BEGIN

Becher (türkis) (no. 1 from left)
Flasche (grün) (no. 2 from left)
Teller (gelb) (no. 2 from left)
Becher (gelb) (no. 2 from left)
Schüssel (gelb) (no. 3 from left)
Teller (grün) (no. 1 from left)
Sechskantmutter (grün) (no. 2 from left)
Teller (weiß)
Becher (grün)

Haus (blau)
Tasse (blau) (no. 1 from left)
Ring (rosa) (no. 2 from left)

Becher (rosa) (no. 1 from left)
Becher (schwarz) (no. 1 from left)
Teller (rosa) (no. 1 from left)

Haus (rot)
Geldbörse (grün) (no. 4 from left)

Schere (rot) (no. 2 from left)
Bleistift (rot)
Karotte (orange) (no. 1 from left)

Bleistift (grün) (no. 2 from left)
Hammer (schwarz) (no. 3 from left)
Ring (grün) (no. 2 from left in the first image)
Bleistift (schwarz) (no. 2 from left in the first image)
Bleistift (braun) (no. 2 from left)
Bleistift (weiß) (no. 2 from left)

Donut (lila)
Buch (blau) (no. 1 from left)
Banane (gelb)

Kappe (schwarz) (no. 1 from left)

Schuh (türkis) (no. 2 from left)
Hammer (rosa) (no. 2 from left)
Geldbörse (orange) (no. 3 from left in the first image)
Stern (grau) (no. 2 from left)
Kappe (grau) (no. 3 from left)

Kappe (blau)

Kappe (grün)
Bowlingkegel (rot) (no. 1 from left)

END

Reproduce only the lines above spanning from the line containing "Schüssel (gelb) (no. 3 from left)" through the line containing "Teller (weiß)", word for word.

> [Completed task]:
Schüssel (gelb) (no. 3 from left)
Teller (grün) (no. 1 from left)
Sechskantmutter (grün) (no. 2 from left)
Teller (weiß)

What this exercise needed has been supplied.